## Instructions for the task
Below are the records. List every line holding the word "blue".

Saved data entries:

BEGIN

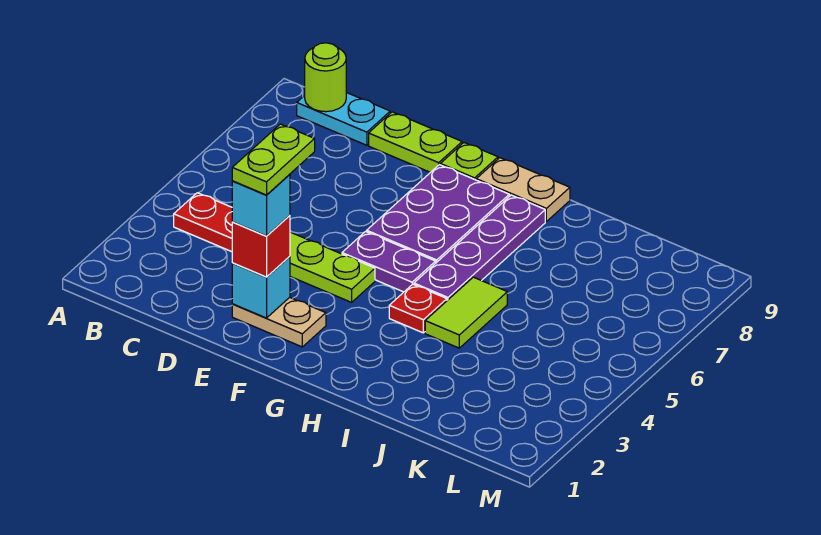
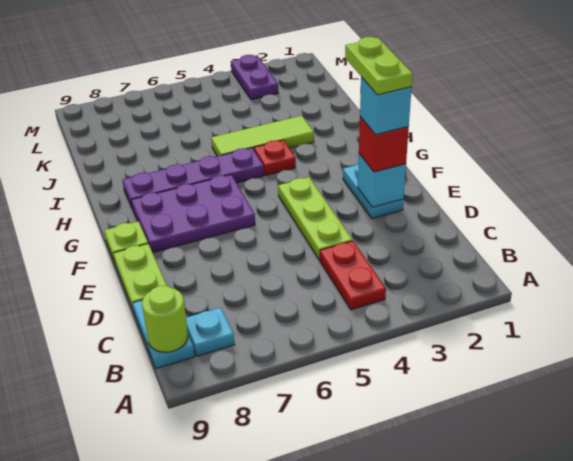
none -> cyan plate B8 level 1
tan plate E2:F2 level 1 -> cyan plate E2:F2 level 1
lime plate E2:E3 level 5 -> lime plate E2:F2 level 5
purple plate F5:G5 level 1 -> purple plate L3:M3 level 1
tan plate G9:H9 level 1 -> none
lime tile I4:I5 level 1 -> lime tile I3:I5 level 1

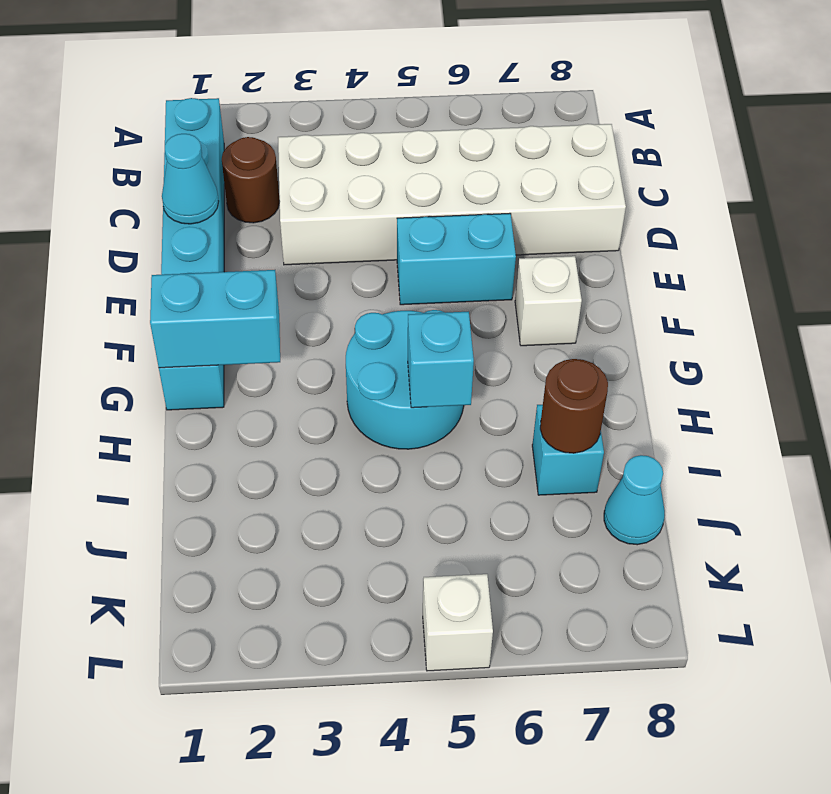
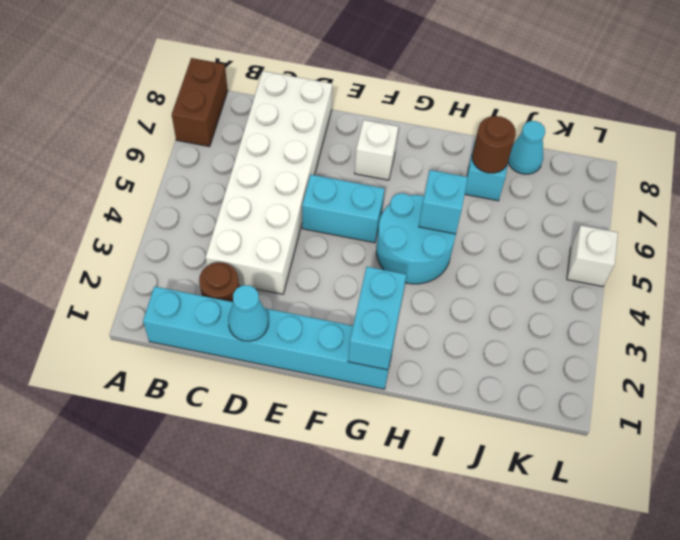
none -> brown brick A7:A8 level 1
cyan brick E5:E6 level 1 -> cyan brick E5:F5 level 1

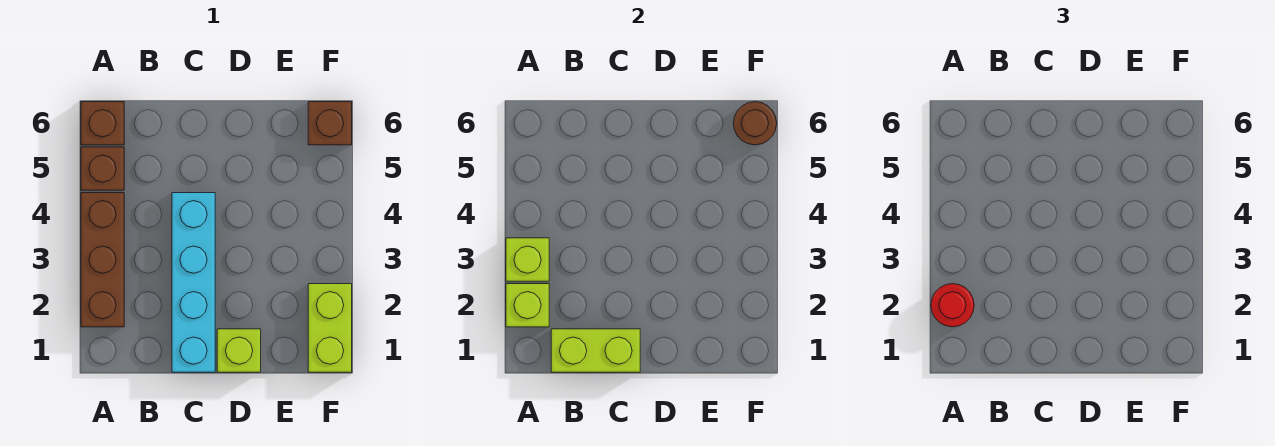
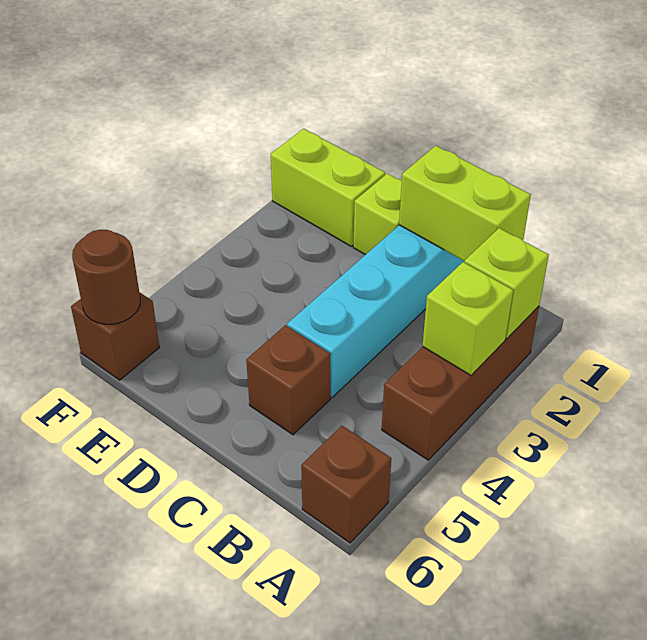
red round brick A2 level 3 -> none
brown brick A5 level 1 -> brown brick C5 level 1
lime brick F1:F2 level 1 -> lime brick E1:F1 level 1

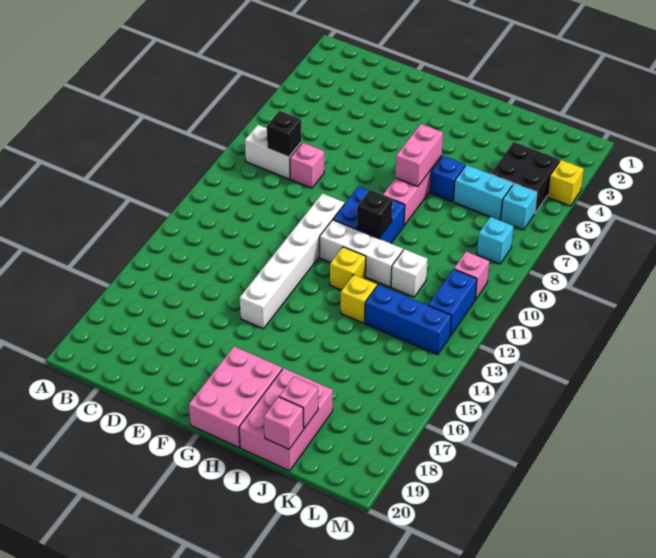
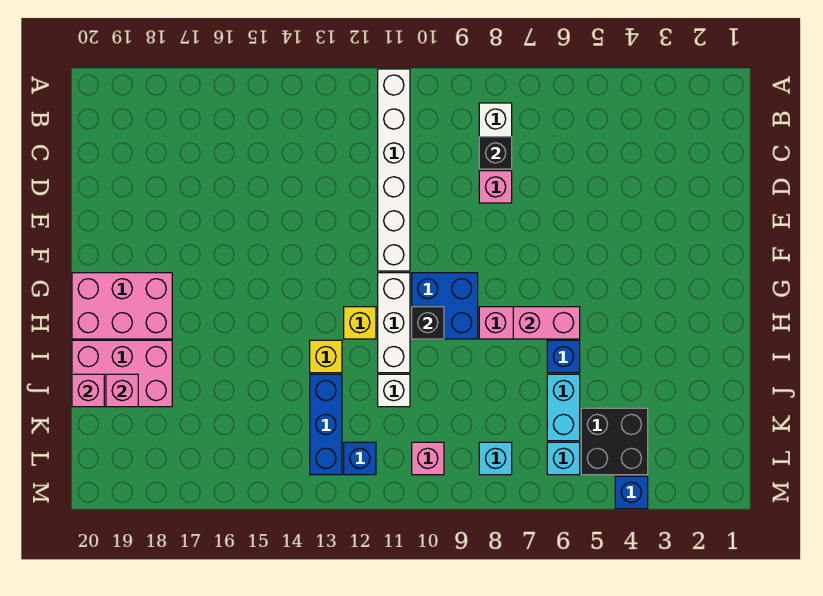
white brick F10:F15 level 1 -> white brick A11:F11 level 1
blue brick L11:L12 level 1 -> blue brick L12 level 1
yellow brick M4 level 1 -> blue brick M4 level 1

END

## Answer space
blue brick L11:L12 level 1 -> blue brick L12 level 1
yellow brick M4 level 1 -> blue brick M4 level 1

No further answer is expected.